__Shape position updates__
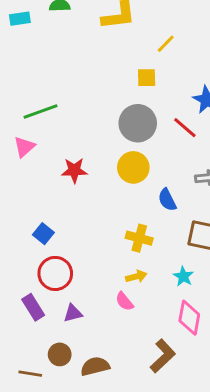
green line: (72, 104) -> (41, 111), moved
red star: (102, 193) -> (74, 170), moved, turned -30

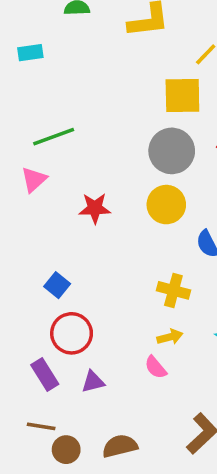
cyan rectangle: (20, 19) -> (30, 53), moved
yellow square: (147, 78) -> (182, 95), size x1.6
brown circle: (60, 354) -> (66, 450), moved
brown line: (30, 374) -> (41, 426), moved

__YOUR OBJECTIVE__
Go through the entries above and copy each line with "moved" in it.

__PROBLEM SOLUTION__
green line: (72, 104) -> (41, 111), moved
red star: (102, 193) -> (74, 170), moved, turned -30
cyan rectangle: (20, 19) -> (30, 53), moved
brown circle: (60, 354) -> (66, 450), moved
brown line: (30, 374) -> (41, 426), moved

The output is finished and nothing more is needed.